» **WHAT NEEDS TO BE DONE**: Include only the line with "R18: none -> 68k (GND, VC)" and the lines after it, each reproduced exactly as it stands in the entries below.

» **MATERIAL PROVIDED**:
::::::::

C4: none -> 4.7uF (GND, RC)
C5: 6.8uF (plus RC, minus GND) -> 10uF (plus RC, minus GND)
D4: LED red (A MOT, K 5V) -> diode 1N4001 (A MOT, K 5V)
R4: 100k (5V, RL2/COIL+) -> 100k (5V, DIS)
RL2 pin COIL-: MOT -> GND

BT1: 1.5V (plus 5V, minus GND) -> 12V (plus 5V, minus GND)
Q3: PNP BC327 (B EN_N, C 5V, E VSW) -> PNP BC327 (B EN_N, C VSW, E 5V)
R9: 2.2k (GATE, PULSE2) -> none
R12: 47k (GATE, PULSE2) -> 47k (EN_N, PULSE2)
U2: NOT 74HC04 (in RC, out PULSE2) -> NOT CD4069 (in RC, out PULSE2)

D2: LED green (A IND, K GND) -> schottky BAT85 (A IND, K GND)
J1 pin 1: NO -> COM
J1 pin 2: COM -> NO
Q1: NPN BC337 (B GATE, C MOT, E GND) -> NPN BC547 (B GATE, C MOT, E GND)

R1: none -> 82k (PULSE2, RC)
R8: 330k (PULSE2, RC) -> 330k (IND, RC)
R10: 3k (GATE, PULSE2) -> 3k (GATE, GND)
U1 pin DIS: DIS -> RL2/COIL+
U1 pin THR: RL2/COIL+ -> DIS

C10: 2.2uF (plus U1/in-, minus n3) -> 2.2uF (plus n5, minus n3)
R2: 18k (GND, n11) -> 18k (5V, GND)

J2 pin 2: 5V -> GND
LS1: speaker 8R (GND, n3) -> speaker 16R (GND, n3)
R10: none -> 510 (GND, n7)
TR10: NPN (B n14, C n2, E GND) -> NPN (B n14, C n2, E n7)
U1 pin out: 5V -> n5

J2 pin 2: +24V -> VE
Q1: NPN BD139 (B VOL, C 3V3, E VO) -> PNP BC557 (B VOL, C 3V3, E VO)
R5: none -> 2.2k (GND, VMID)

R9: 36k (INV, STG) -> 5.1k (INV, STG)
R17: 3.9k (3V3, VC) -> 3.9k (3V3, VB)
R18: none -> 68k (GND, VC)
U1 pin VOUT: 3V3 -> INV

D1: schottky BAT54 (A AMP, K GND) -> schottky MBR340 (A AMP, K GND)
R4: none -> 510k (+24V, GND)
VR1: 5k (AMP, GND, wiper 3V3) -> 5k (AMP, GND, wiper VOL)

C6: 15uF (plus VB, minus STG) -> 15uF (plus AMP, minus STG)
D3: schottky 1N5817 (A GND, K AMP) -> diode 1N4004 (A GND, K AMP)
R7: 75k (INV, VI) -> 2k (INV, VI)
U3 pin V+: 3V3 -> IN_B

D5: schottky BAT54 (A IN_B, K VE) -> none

::::::::

» **ANSWER SPACE**:
R18: none -> 68k (GND, VC)
U1 pin VOUT: 3V3 -> INV

D1: schottky BAT54 (A AMP, K GND) -> schottky MBR340 (A AMP, K GND)
R4: none -> 510k (+24V, GND)
VR1: 5k (AMP, GND, wiper 3V3) -> 5k (AMP, GND, wiper VOL)

C6: 15uF (plus VB, minus STG) -> 15uF (plus AMP, minus STG)
D3: schottky 1N5817 (A GND, K AMP) -> diode 1N4004 (A GND, K AMP)
R7: 75k (INV, VI) -> 2k (INV, VI)
U3 pin V+: 3V3 -> IN_B

D5: schottky BAT54 (A IN_B, K VE) -> none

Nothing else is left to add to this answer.